Given request:
Count the lines in the records below that contain the string "Identify", matching case exactly, and give only the number.
--- START OF Dataset ---
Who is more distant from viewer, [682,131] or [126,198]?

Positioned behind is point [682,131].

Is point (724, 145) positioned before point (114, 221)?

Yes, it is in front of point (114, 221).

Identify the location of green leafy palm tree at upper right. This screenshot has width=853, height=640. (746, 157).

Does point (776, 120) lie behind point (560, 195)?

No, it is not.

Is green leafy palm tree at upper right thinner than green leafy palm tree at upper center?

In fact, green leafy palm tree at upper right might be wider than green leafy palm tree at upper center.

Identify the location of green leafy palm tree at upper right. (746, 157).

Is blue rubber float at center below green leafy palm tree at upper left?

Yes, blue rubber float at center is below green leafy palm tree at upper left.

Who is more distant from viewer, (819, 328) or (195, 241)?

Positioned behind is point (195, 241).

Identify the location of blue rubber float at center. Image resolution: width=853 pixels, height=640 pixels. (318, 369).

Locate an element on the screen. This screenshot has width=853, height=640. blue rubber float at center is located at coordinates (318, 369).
--- END OF Dataset ---
Exercise solution:
3